Given information
================================

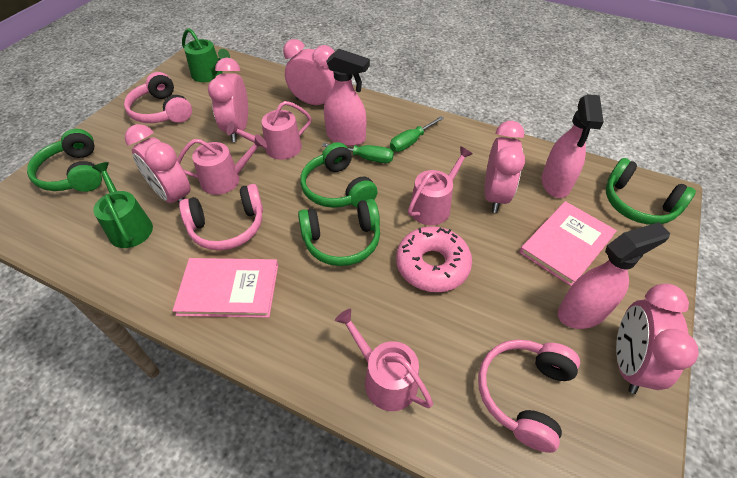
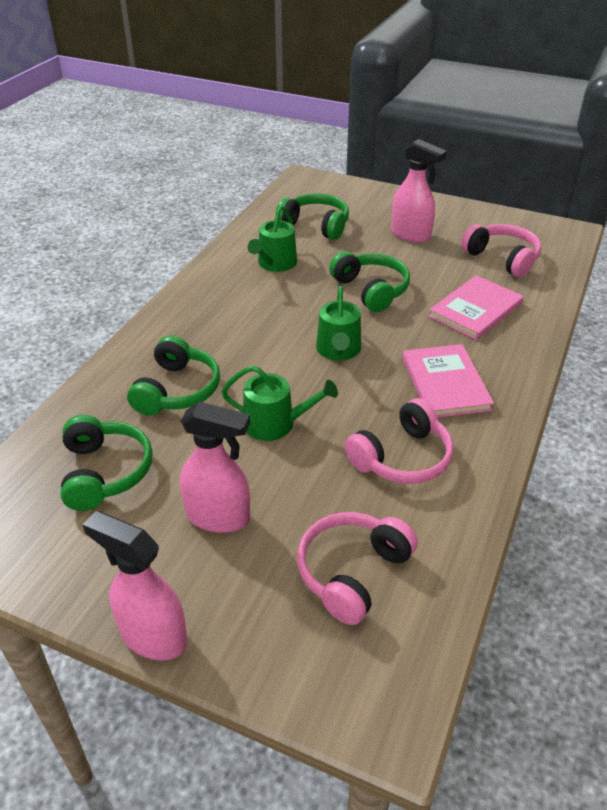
green screwdriver: 2 -> 0
green watering can: 2 -> 3
pink clock: 5 -> 0
pink donut: 1 -> 0
pink watering can: 4 -> 0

================================

Task to complete
Copy out all the entries exactly. Images stay out of the copy.

Solved exercise
green screwdriver: 2 -> 0
green watering can: 2 -> 3
pink clock: 5 -> 0
pink donut: 1 -> 0
pink watering can: 4 -> 0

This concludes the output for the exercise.